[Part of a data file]
============

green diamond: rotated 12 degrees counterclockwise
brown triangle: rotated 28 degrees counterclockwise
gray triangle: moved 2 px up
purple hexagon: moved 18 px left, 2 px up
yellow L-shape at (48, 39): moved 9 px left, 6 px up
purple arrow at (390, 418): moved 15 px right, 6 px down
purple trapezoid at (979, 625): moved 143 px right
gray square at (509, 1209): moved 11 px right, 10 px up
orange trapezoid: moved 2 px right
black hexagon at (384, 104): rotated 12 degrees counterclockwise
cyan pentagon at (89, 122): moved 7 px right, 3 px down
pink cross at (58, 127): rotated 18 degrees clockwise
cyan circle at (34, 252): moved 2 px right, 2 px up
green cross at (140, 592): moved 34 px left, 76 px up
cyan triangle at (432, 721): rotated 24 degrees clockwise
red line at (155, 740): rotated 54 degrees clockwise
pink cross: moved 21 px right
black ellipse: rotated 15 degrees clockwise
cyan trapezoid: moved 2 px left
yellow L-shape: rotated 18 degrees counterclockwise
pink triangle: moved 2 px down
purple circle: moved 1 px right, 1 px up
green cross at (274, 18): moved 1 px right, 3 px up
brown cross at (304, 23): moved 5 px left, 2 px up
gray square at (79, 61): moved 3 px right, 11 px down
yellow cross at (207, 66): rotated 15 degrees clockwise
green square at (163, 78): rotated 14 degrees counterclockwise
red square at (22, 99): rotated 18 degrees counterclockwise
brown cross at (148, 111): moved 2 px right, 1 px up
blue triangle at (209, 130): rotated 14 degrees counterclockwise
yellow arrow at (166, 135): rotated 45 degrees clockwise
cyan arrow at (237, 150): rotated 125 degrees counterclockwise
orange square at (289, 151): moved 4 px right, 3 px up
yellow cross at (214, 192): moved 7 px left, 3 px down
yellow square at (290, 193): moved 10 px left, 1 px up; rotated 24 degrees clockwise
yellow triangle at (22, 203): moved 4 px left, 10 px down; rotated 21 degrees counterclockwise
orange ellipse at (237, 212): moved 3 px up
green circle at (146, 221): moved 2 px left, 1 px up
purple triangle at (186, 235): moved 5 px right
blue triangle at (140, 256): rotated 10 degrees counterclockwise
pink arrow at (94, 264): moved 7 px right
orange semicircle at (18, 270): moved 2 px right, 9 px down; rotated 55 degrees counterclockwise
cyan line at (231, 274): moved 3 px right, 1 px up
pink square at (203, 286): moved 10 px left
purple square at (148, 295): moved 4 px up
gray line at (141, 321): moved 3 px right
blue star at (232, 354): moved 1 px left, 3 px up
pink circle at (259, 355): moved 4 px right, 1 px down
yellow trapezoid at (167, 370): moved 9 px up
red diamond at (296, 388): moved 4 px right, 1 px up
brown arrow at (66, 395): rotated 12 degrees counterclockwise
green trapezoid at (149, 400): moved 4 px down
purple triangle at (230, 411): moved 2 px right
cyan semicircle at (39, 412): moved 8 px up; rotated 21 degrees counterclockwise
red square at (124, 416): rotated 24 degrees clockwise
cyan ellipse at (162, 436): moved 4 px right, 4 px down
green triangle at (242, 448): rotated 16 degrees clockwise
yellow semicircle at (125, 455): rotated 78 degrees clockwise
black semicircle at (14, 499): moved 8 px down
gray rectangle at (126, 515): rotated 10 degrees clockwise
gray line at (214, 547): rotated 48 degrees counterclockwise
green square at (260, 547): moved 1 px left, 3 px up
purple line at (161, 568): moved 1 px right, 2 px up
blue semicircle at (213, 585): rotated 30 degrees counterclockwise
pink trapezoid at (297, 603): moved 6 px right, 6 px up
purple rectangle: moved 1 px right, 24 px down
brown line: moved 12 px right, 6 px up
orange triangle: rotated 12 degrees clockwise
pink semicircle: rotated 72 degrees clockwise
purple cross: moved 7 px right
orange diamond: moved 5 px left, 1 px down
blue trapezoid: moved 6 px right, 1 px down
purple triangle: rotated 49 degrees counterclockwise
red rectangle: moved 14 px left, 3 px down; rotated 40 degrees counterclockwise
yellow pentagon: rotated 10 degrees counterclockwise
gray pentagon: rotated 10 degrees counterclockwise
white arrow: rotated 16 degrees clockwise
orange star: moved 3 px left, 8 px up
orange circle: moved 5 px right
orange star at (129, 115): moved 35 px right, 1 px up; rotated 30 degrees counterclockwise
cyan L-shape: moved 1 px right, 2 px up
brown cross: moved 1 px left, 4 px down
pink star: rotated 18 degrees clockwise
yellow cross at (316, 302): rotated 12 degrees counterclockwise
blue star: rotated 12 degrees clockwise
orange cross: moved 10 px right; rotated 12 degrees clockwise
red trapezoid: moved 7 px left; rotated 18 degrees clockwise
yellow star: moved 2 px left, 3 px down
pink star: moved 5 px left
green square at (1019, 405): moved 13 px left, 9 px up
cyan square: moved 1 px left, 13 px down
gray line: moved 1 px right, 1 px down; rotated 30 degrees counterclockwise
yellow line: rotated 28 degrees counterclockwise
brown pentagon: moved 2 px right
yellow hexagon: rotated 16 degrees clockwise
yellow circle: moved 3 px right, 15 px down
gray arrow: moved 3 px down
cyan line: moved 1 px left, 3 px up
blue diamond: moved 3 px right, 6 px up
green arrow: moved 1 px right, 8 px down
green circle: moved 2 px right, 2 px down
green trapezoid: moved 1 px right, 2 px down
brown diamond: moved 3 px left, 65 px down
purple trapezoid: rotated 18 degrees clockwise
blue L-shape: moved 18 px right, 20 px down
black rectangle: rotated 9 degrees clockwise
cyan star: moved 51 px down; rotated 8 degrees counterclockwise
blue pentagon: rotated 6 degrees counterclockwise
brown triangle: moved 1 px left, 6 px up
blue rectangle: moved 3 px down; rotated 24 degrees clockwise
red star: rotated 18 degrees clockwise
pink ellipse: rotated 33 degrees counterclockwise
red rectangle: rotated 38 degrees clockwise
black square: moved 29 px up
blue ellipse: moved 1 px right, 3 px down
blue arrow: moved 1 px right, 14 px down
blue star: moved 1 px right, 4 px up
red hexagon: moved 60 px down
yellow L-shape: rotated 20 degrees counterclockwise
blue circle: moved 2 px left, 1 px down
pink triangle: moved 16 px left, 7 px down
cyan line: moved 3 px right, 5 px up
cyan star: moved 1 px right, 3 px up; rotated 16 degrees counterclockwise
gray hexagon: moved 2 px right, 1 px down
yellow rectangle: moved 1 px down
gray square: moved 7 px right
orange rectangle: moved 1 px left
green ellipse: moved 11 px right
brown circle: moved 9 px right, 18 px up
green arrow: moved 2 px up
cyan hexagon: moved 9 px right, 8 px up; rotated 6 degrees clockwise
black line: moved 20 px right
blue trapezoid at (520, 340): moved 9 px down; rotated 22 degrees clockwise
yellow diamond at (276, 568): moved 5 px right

============

**WRITTEN INSTRUCTION:**
Could you render the listing above as a Markdown table with a Row column holding the row number and an Entry column holding the line, leaving out any blank lines?

**ANSWER:**
| Row | Entry |
|---|---|
| 1 | green diamond: rotated 12 degrees counterclockwise |
| 2 | brown triangle: rotated 28 degrees counterclockwise |
| 3 | gray triangle: moved 2 px up |
| 4 | purple hexagon: moved 18 px left, 2 px up |
| 5 | yellow L-shape at (48, 39): moved 9 px left, 6 px up |
| 6 | purple arrow at (390, 418): moved 15 px right, 6 px down |
| 7 | purple trapezoid at (979, 625): moved 143 px right |
| 8 | gray square at (509, 1209): moved 11 px right, 10 px up |
| 9 | orange trapezoid: moved 2 px right |
| 10 | black hexagon at (384, 104): rotated 12 degrees counterclockwise |
| 11 | cyan pentagon at (89, 122): moved 7 px right, 3 px down |
| 12 | pink cross at (58, 127): rotated 18 degrees clockwise |
| 13 | cyan circle at (34, 252): moved 2 px right, 2 px up |
| 14 | green cross at (140, 592): moved 34 px left, 76 px up |
| 15 | cyan triangle at (432, 721): rotated 24 degrees clockwise |
| 16 | red line at (155, 740): rotated 54 degrees clockwise |
| 17 | pink cross: moved 21 px right |
| 18 | black ellipse: rotated 15 degrees clockwise |
| 19 | cyan trapezoid: moved 2 px left |
| 20 | yellow L-shape: rotated 18 degrees counterclockwise |
| 21 | pink triangle: moved 2 px down |
| 22 | purple circle: moved 1 px right, 1 px up |
| 23 | green cross at (274, 18): moved 1 px right, 3 px up |
| 24 | brown cross at (304, 23): moved 5 px left, 2 px up |
| 25 | gray square at (79, 61): moved 3 px right, 11 px down |
| 26 | yellow cross at (207, 66): rotated 15 degrees clockwise |
| 27 | green square at (163, 78): rotated 14 degrees counterclockwise |
| 28 | red square at (22, 99): rotated 18 degrees counterclockwise |
| 29 | brown cross at (148, 111): moved 2 px right, 1 px up |
| 30 | blue triangle at (209, 130): rotated 14 degrees counterclockwise |
| 31 | yellow arrow at (166, 135): rotated 45 degrees clockwise |
| 32 | cyan arrow at (237, 150): rotated 125 degrees counterclockwise |
| 33 | orange square at (289, 151): moved 4 px right, 3 px up |
| 34 | yellow cross at (214, 192): moved 7 px left, 3 px down |
| 35 | yellow square at (290, 193): moved 10 px left, 1 px up; rotated 24 degrees clockwise |
| 36 | yellow triangle at (22, 203): moved 4 px left, 10 px down; rotated 21 degrees counterclockwise |
| 37 | orange ellipse at (237, 212): moved 3 px up |
| 38 | green circle at (146, 221): moved 2 px left, 1 px up |
| 39 | purple triangle at (186, 235): moved 5 px right |
| 40 | blue triangle at (140, 256): rotated 10 degrees counterclockwise |
| 41 | pink arrow at (94, 264): moved 7 px right |
| 42 | orange semicircle at (18, 270): moved 2 px right, 9 px down; rotated 55 degrees counterclockwise |
| 43 | cyan line at (231, 274): moved 3 px right, 1 px up |
| 44 | pink square at (203, 286): moved 10 px left |
| 45 | purple square at (148, 295): moved 4 px up |
| 46 | gray line at (141, 321): moved 3 px right |
| 47 | blue star at (232, 354): moved 1 px left, 3 px up |
| 48 | pink circle at (259, 355): moved 4 px right, 1 px down |
| 49 | yellow trapezoid at (167, 370): moved 9 px up |
| 50 | red diamond at (296, 388): moved 4 px right, 1 px up |
| 51 | brown arrow at (66, 395): rotated 12 degrees counterclockwise |
| 52 | green trapezoid at (149, 400): moved 4 px down |
| 53 | purple triangle at (230, 411): moved 2 px right |
| 54 | cyan semicircle at (39, 412): moved 8 px up; rotated 21 degrees counterclockwise |
| 55 | red square at (124, 416): rotated 24 degrees clockwise |
| 56 | cyan ellipse at (162, 436): moved 4 px right, 4 px down |
| 57 | green triangle at (242, 448): rotated 16 degrees clockwise |
| 58 | yellow semicircle at (125, 455): rotated 78 degrees clockwise |
| 59 | black semicircle at (14, 499): moved 8 px down |
| 60 | gray rectangle at (126, 515): rotated 10 degrees clockwise |
| 61 | gray line at (214, 547): rotated 48 degrees counterclockwise |
| 62 | green square at (260, 547): moved 1 px left, 3 px up |
| 63 | purple line at (161, 568): moved 1 px right, 2 px up |
| 64 | blue semicircle at (213, 585): rotated 30 degrees counterclockwise |
| 65 | pink trapezoid at (297, 603): moved 6 px right, 6 px up |
| 66 | purple rectangle: moved 1 px right, 24 px down |
| 67 | brown line: moved 12 px right, 6 px up |
| 68 | orange triangle: rotated 12 degrees clockwise |
| 69 | pink semicircle: rotated 72 degrees clockwise |
| 70 | purple cross: moved 7 px right |
| 71 | orange diamond: moved 5 px left, 1 px down |
| 72 | blue trapezoid: moved 6 px right, 1 px down |
| 73 | purple triangle: rotated 49 degrees counterclockwise |
| 74 | red rectangle: moved 14 px left, 3 px down; rotated 40 degrees counterclockwise |
| 75 | yellow pentagon: rotated 10 degrees counterclockwise |
| 76 | gray pentagon: rotated 10 degrees counterclockwise |
| 77 | white arrow: rotated 16 degrees clockwise |
| 78 | orange star: moved 3 px left, 8 px up |
| 79 | orange circle: moved 5 px right |
| 80 | orange star at (129, 115): moved 35 px right, 1 px up; rotated 30 degrees counterclockwise |
| 81 | cyan L-shape: moved 1 px right, 2 px up |
| 82 | brown cross: moved 1 px left, 4 px down |
| 83 | pink star: rotated 18 degrees clockwise |
| 84 | yellow cross at (316, 302): rotated 12 degrees counterclockwise |
| 85 | blue star: rotated 12 degrees clockwise |
| 86 | orange cross: moved 10 px right; rotated 12 degrees clockwise |
| 87 | red trapezoid: moved 7 px left; rotated 18 degrees clockwise |
| 88 | yellow star: moved 2 px left, 3 px down |
| 89 | pink star: moved 5 px left |
| 90 | green square at (1019, 405): moved 13 px left, 9 px up |
| 91 | cyan square: moved 1 px left, 13 px down |
| 92 | gray line: moved 1 px right, 1 px down; rotated 30 degrees counterclockwise |
| 93 | yellow line: rotated 28 degrees counterclockwise |
| 94 | brown pentagon: moved 2 px right |
| 95 | yellow hexagon: rotated 16 degrees clockwise |
| 96 | yellow circle: moved 3 px right, 15 px down |
| 97 | gray arrow: moved 3 px down |
| 98 | cyan line: moved 1 px left, 3 px up |
| 99 | blue diamond: moved 3 px right, 6 px up |
| 100 | green arrow: moved 1 px right, 8 px down |
| 101 | green circle: moved 2 px right, 2 px down |
| 102 | green trapezoid: moved 1 px right, 2 px down |
| 103 | brown diamond: moved 3 px left, 65 px down |
| 104 | purple trapezoid: rotated 18 degrees clockwise |
| 105 | blue L-shape: moved 18 px right, 20 px down |
| 106 | black rectangle: rotated 9 degrees clockwise |
| 107 | cyan star: moved 51 px down; rotated 8 degrees counterclockwise |
| 108 | blue pentagon: rotated 6 degrees counterclockwise |
| 109 | brown triangle: moved 1 px left, 6 px up |
| 110 | blue rectangle: moved 3 px down; rotated 24 degrees clockwise |
| 111 | red star: rotated 18 degrees clockwise |
| 112 | pink ellipse: rotated 33 degrees counterclockwise |
| 113 | red rectangle: rotated 38 degrees clockwise |
| 114 | black square: moved 29 px up |
| 115 | blue ellipse: moved 1 px right, 3 px down |
| 116 | blue arrow: moved 1 px right, 14 px down |
| 117 | blue star: moved 1 px right, 4 px up |
| 118 | red hexagon: moved 60 px down |
| 119 | yellow L-shape: rotated 20 degrees counterclockwise |
| 120 | blue circle: moved 2 px left, 1 px down |
| 121 | pink triangle: moved 16 px left, 7 px down |
| 122 | cyan line: moved 3 px right, 5 px up |
| 123 | cyan star: moved 1 px right, 3 px up; rotated 16 degrees counterclockwise |
| 124 | gray hexagon: moved 2 px right, 1 px down |
| 125 | yellow rectangle: moved 1 px down |
| 126 | gray square: moved 7 px right |
| 127 | orange rectangle: moved 1 px left |
| 128 | green ellipse: moved 11 px right |
| 129 | brown circle: moved 9 px right, 18 px up |
| 130 | green arrow: moved 2 px up |
| 131 | cyan hexagon: moved 9 px right, 8 px up; rotated 6 degrees clockwise |
| 132 | black line: moved 20 px right |
| 133 | blue trapezoid at (520, 340): moved 9 px down; rotated 22 degrees clockwise |
| 134 | yellow diamond at (276, 568): moved 5 px right |